* _DATA TO USE_:
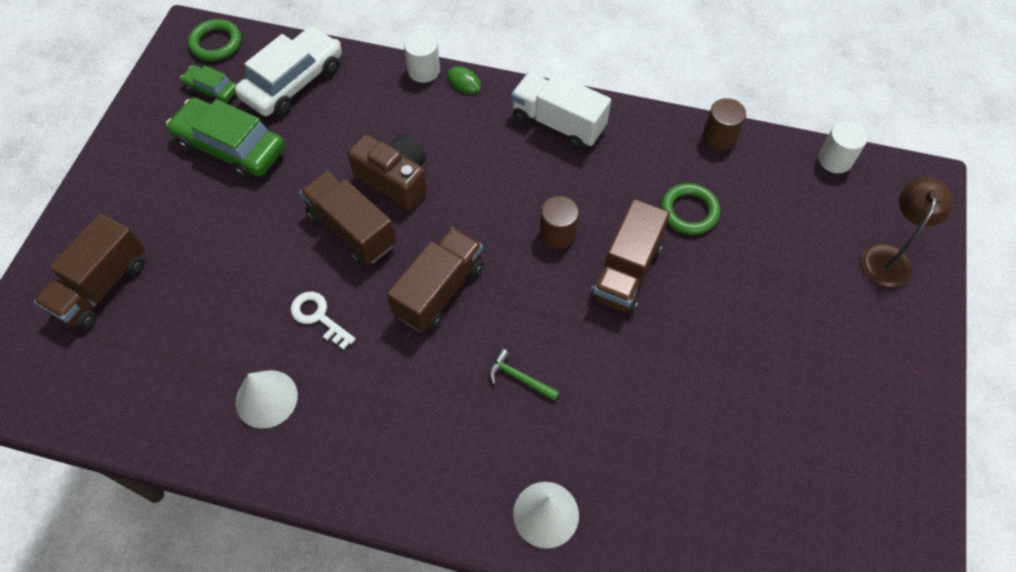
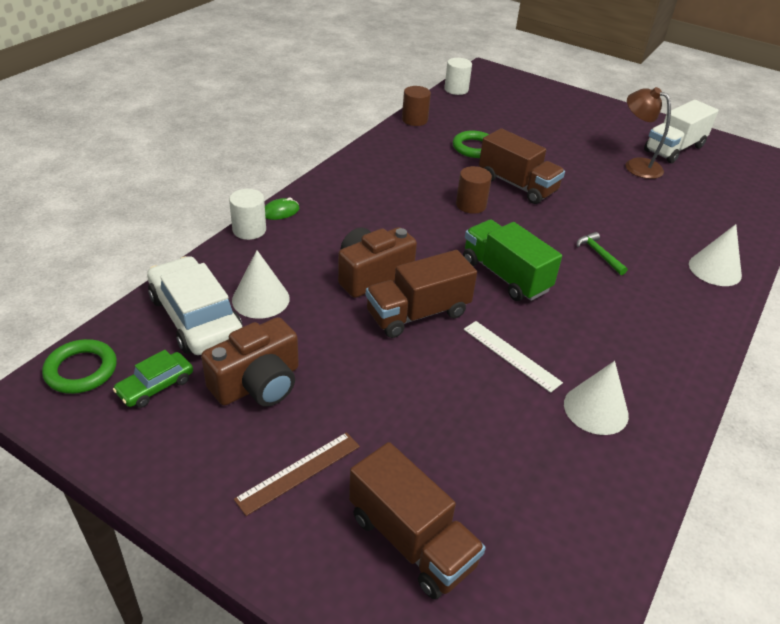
camera: 75 degrees left, 20 degrees down
(149, 201) = (299, 472): none -> brown ruler
(231, 147) = (258, 383): green car -> brown camera
(318, 317) = (511, 355): white key -> white ruler
(330, 113) = (260, 299): none -> white cone
(439, 291) = (505, 276): brown truck -> green truck
(519, 378) = (599, 254): green hammer -> green hammer turned 105 degrees clockwise
(558, 123) = (360, 178): white truck -> white truck (674, 149)
(888, 256) = (537, 96): brown lamp -> brown lamp (636, 165)

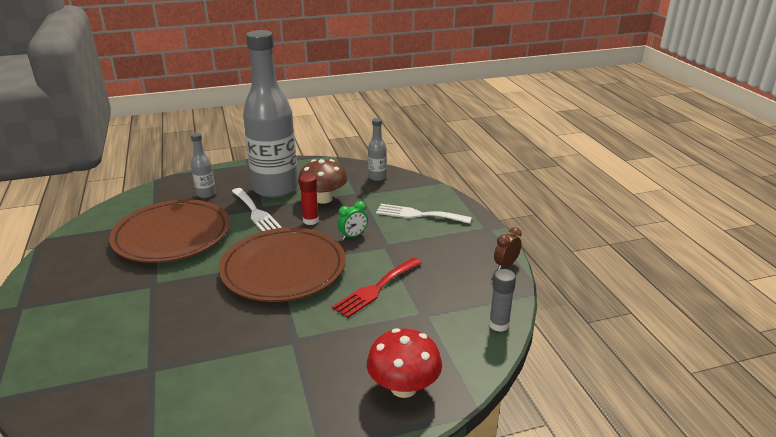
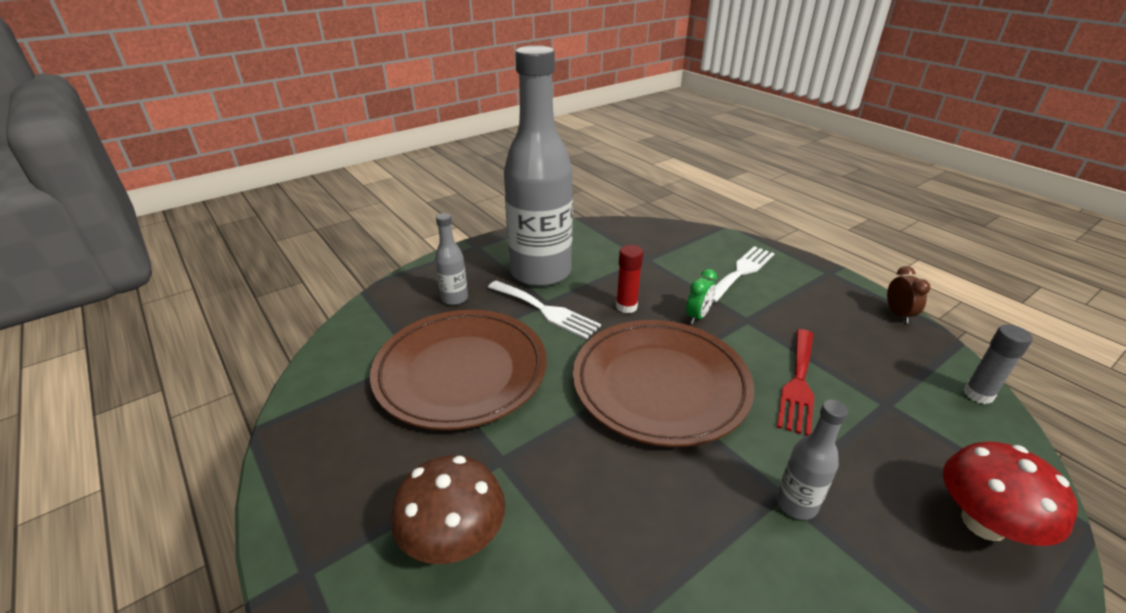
camera: 20 degrees left, 5 degrees up
(323, 199) = (613, 274): brown mushroom -> brown mushroom (454, 538)
(377, 177) = (648, 234): grey bottle -> grey bottle (796, 504)
(418, 214) = (741, 272): white fork -> white fork turned 135 degrees clockwise
(505, 265) = (898, 314): brown clock -> brown clock turned 150 degrees clockwise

* _WORK TO COMPLETE_: Every line from the start of the material through the line containing "(323, 199) = (613, 274): brown" is needed exactly as written; the pictures are not.

* _ANSWER BOX_:
camera: 75 degrees left, 20 degrees down
(149, 201) = (299, 472): none -> brown ruler
(231, 147) = (258, 383): green car -> brown camera
(318, 317) = (511, 355): white key -> white ruler
(330, 113) = (260, 299): none -> white cone
(439, 291) = (505, 276): brown truck -> green truck
(519, 378) = (599, 254): green hammer -> green hammer turned 105 degrees clockwise
(558, 123) = (360, 178): white truck -> white truck (674, 149)
(888, 256) = (537, 96): brown lamp -> brown lamp (636, 165)

camera: 20 degrees left, 5 degrees up
(323, 199) = (613, 274): brown mushroom -> brown mushroom (454, 538)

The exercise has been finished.